#### Work to complete:
In the records below, find the line with "yellow brick E5", then copy each line exactly until you have copied the line with "blue brick A5:B6". Leave any picture out.

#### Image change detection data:

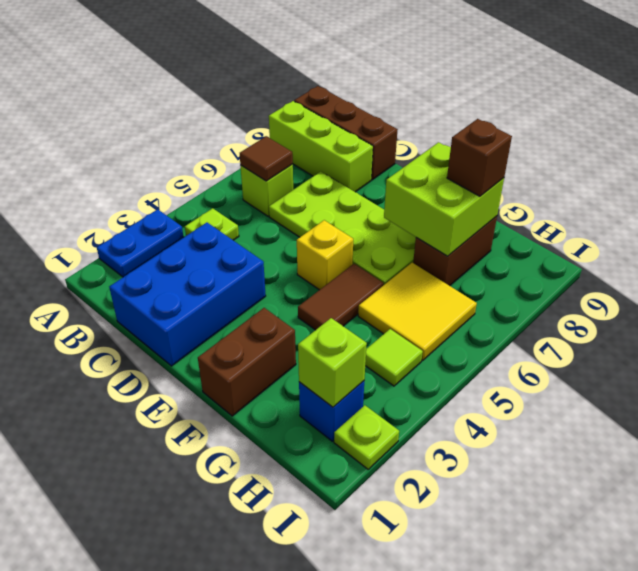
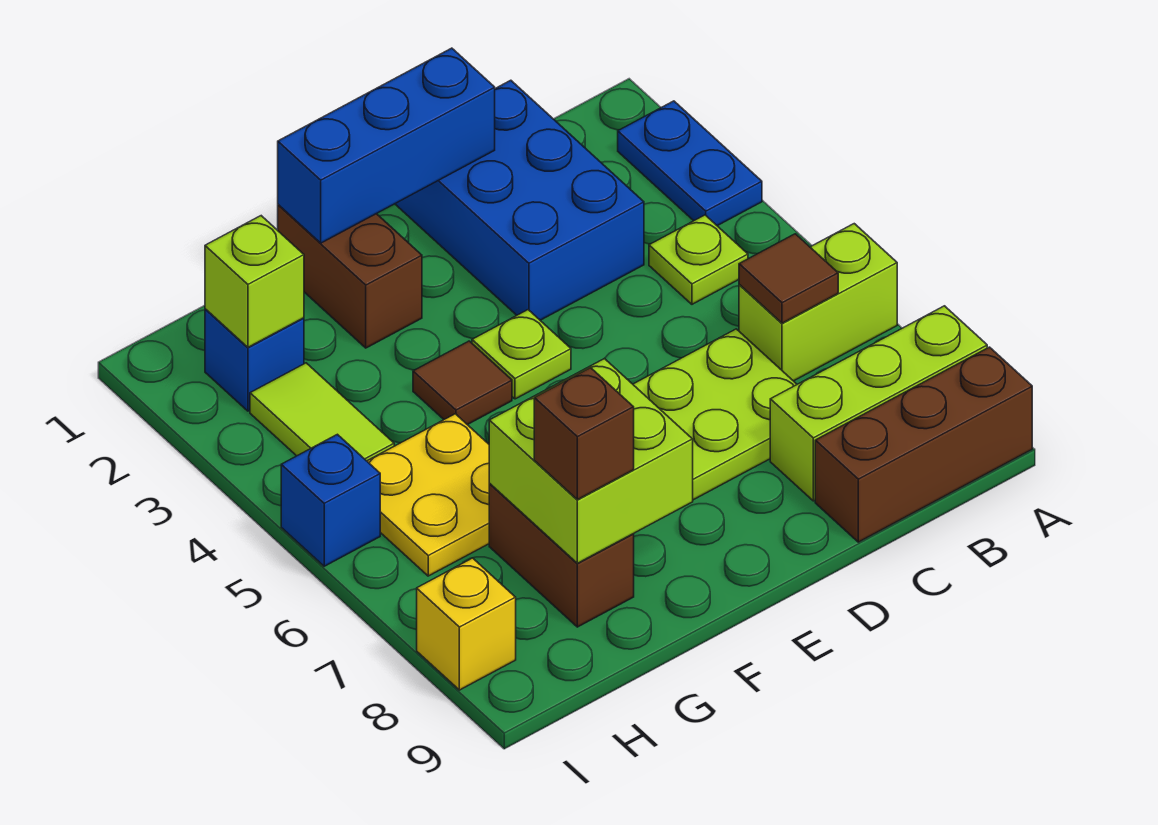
lime brick B6 level 1 -> lime brick A6:B6 level 1
none -> blue brick D1:F1 level 2
yellow brick E5 level 1 -> yellow brick I8 level 1
brown tile F4:F5 level 1 -> brown tile F4 level 1
yellow tile G5:H6 level 1 -> yellow plate G5:H6 level 1
lime tile H4 level 1 -> lime tile H3:H4 level 1
lime plate I2 level 1 -> lime plate E4 level 1
none -> blue brick I5 level 1

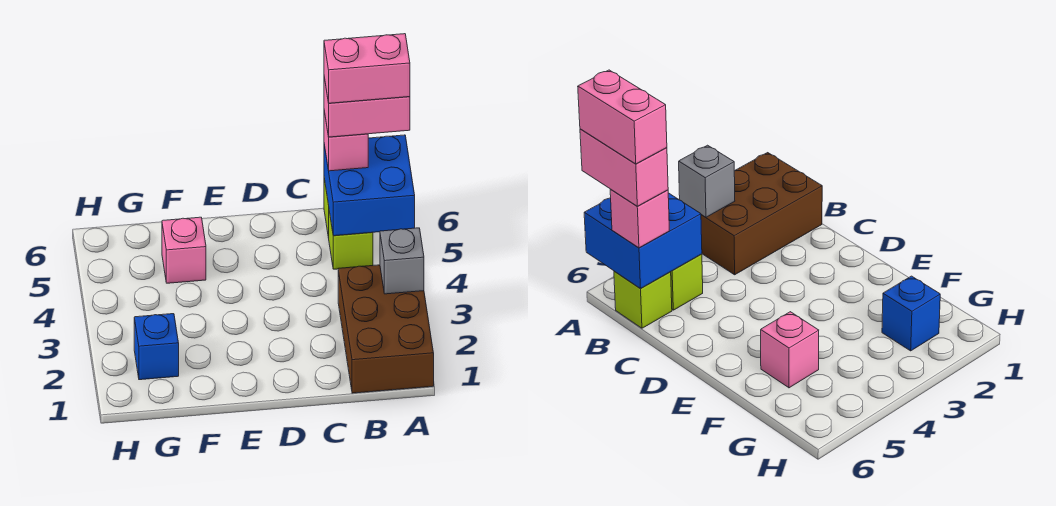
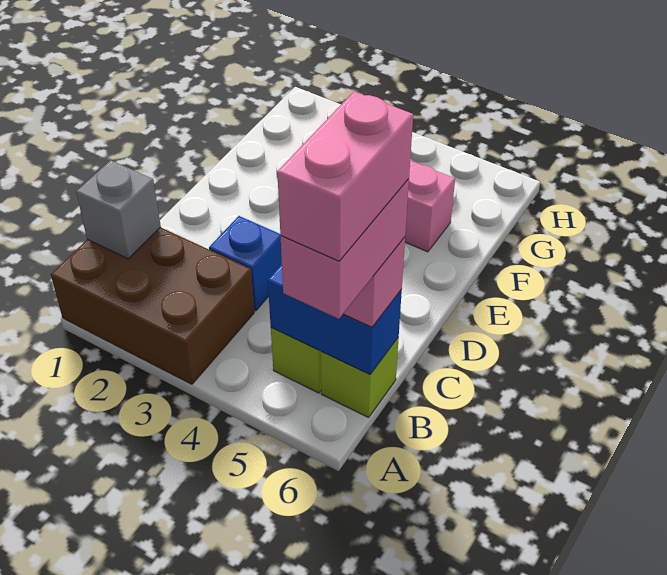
grey brick A3 level 2 -> grey brick B1 level 2
blue brick A5:B6 level 2 -> blue brick B5:B6 level 2
blue brick G2 level 1 -> blue brick C3 level 1

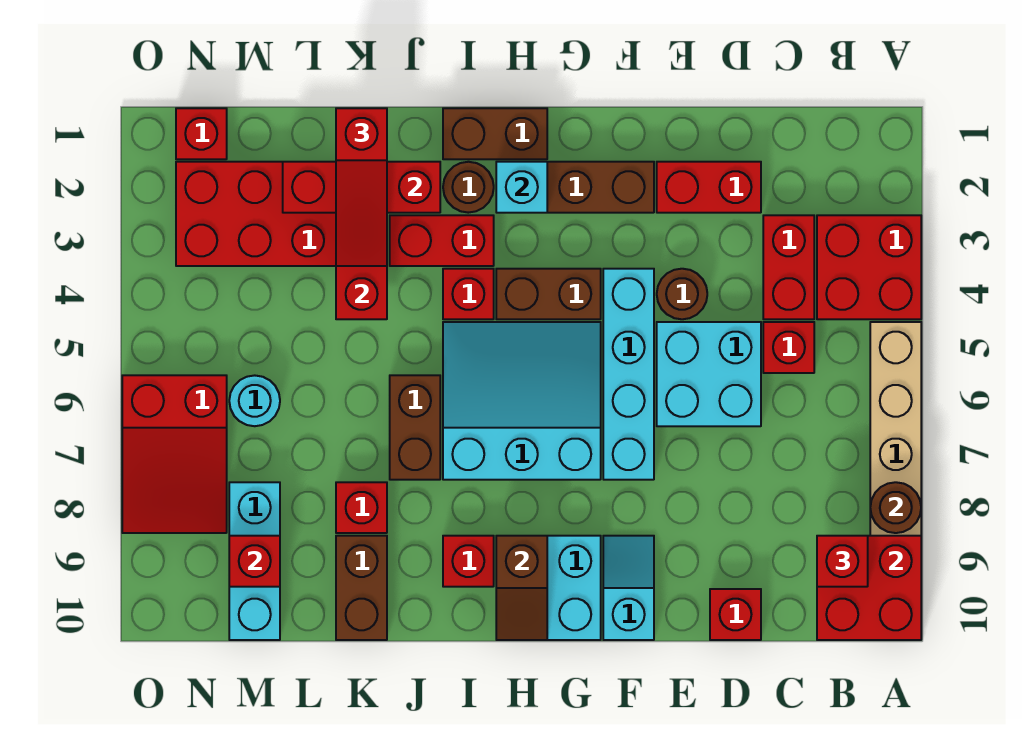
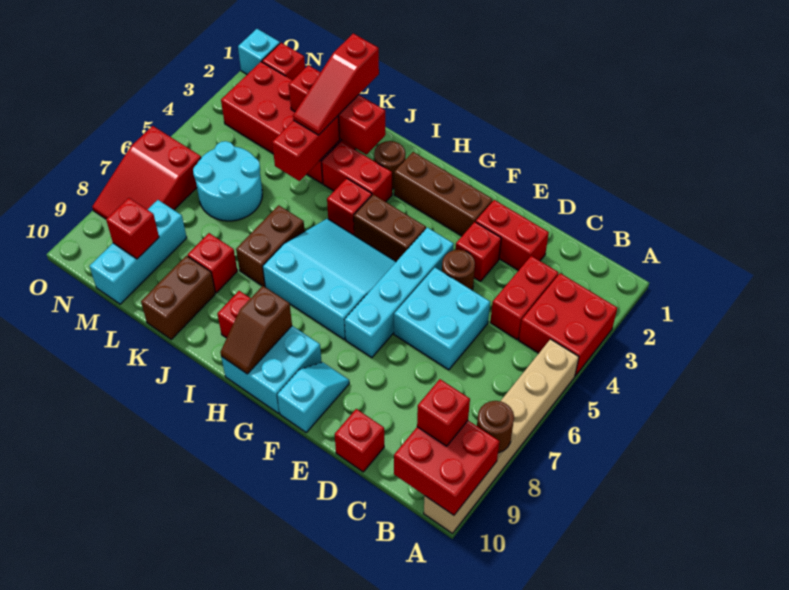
red brick C5 level 1 -> red brick E3 level 1
brown brick H1:I1 level 1 -> none
cyan brick H2 level 2 -> cyan brick O1 level 1
cyan round brick M6 level 1 -> cyan round brick L5:M6 level 1

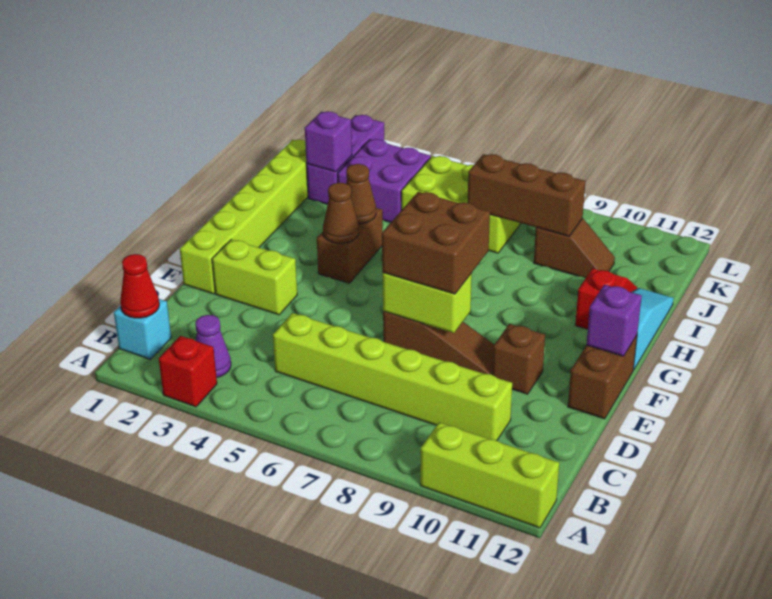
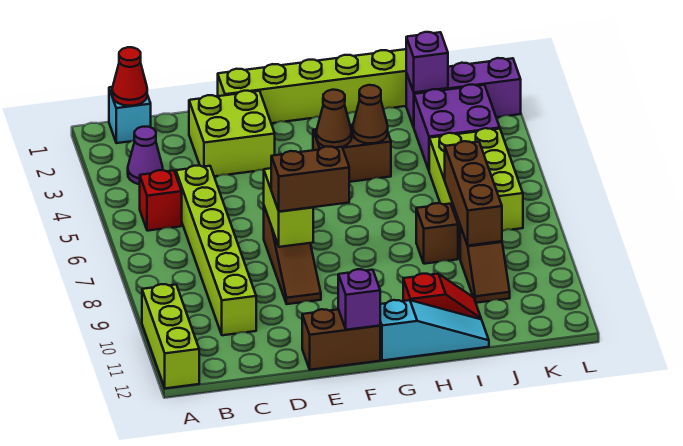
red brick A3 level 1 -> red brick B5 level 1
lime brick E2:E3 level 1 -> lime brick D2:E3 level 1
brown brick E7:F8 level 3 -> brown brick E8:F8 level 3
brown brick E10 level 1 -> brown brick I8 level 1

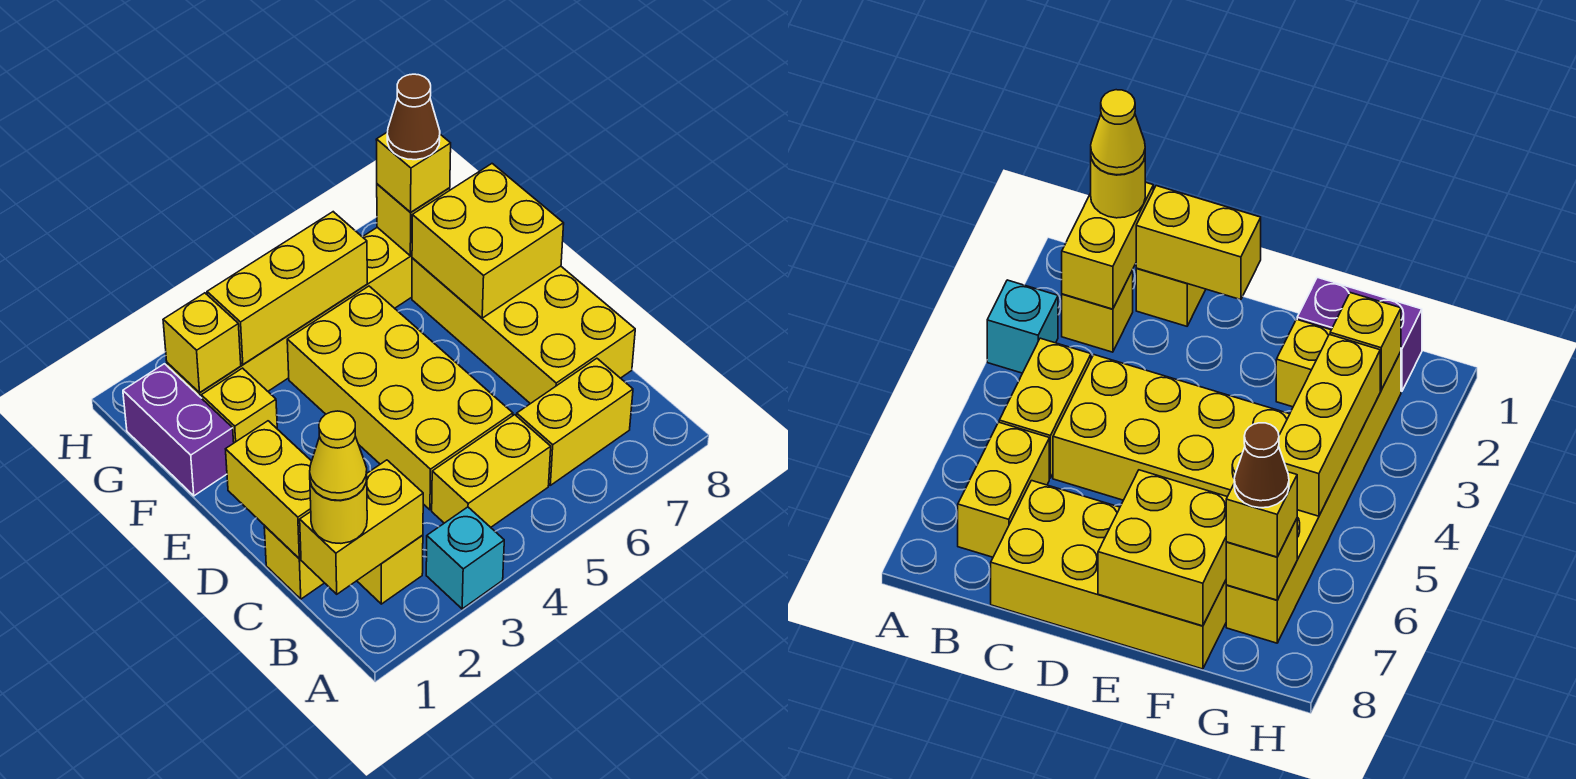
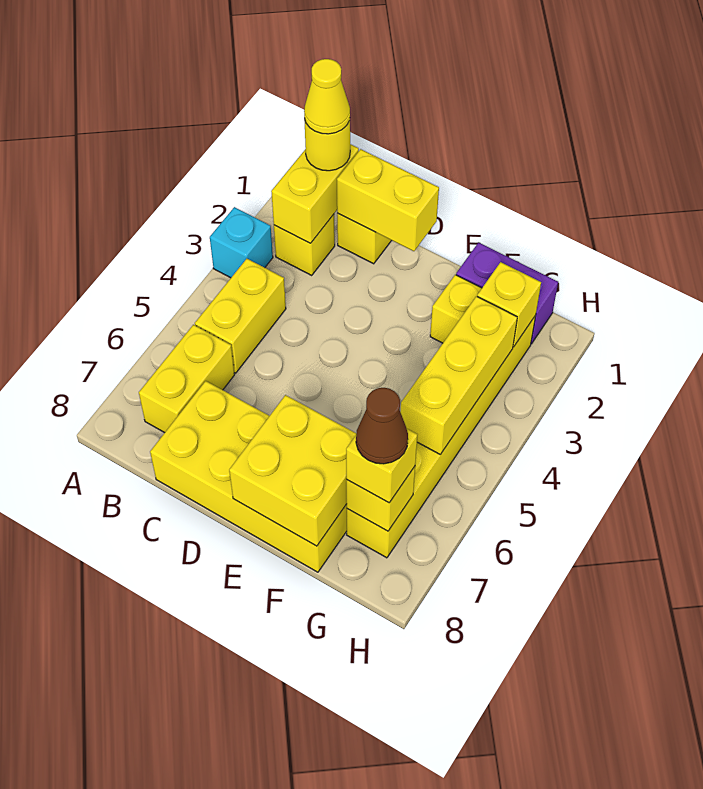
yellow brick C4:F5 level 1 -> none

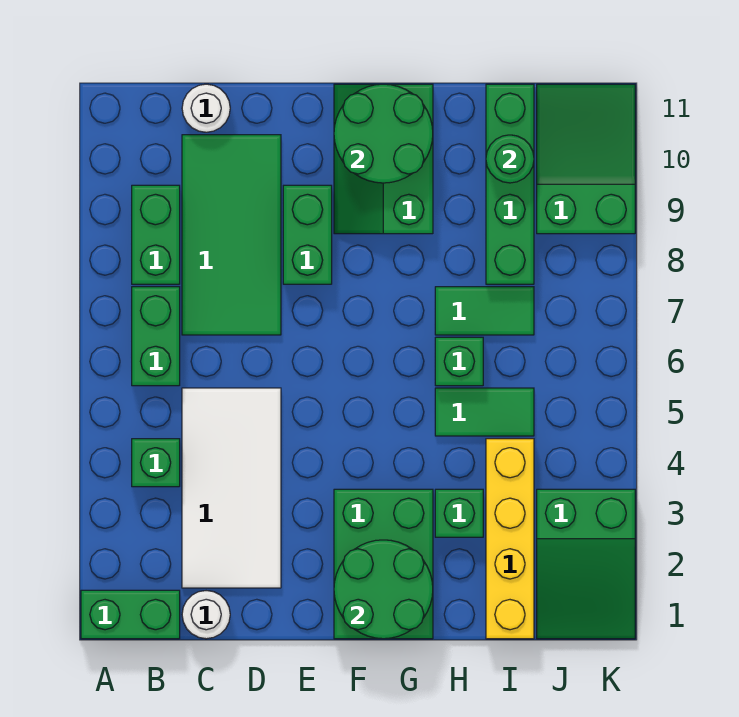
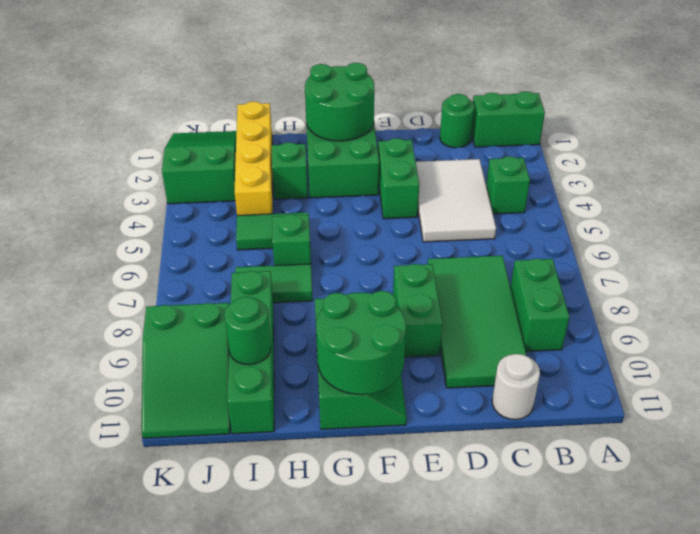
green brick B6:B7 level 1 -> green brick E3:E4 level 1
white round brick C1 level 1 -> green round brick C1 level 1
white tile C2:D5 level 1 -> white tile C3:D5 level 1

#### Finished exercise:
yellow brick E5 level 1 -> yellow brick I8 level 1
brown tile F4:F5 level 1 -> brown tile F4 level 1
yellow tile G5:H6 level 1 -> yellow plate G5:H6 level 1
lime tile H4 level 1 -> lime tile H3:H4 level 1
lime plate I2 level 1 -> lime plate E4 level 1
none -> blue brick I5 level 1

grey brick A3 level 2 -> grey brick B1 level 2
blue brick A5:B6 level 2 -> blue brick B5:B6 level 2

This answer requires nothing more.